Exercise goal: Each line from the one with "purple trapezoid: (304, 358)" to the final line of the data must be reproduced exactly, and no other line may appear.

##### Data for processing

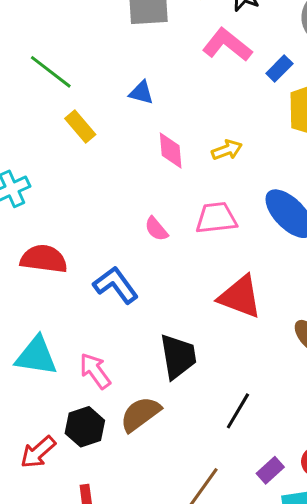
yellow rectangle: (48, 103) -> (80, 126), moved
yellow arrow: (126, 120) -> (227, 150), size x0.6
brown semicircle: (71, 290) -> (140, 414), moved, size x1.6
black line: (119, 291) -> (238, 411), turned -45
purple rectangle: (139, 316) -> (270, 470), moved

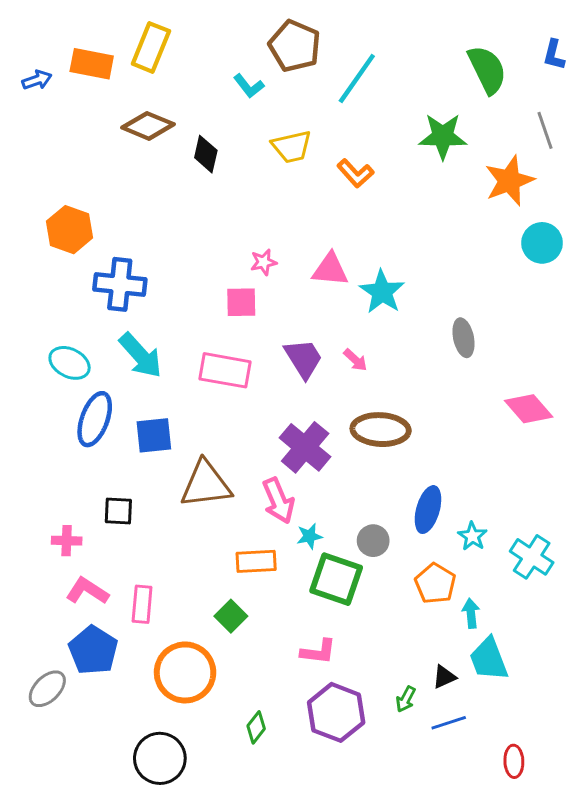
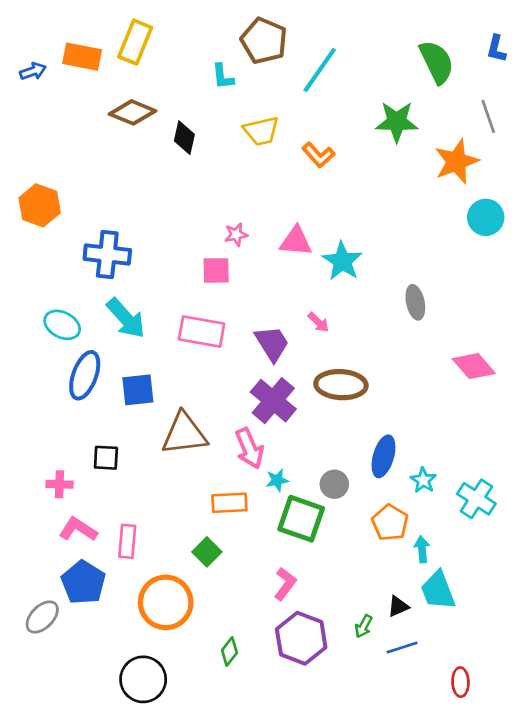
cyan L-shape: (249, 86) -> (223, 77), turned 32
orange hexagon: (70, 230) -> (40, 205), moved
purple trapezoid: (304, 358) -> (272, 343), moved
pink L-shape: (318, 652) -> (285, 584), turned -60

##########

Answer space:
purple trapezoid: (304, 358) -> (272, 343), moved
pink L-shape: (318, 652) -> (285, 584), turned -60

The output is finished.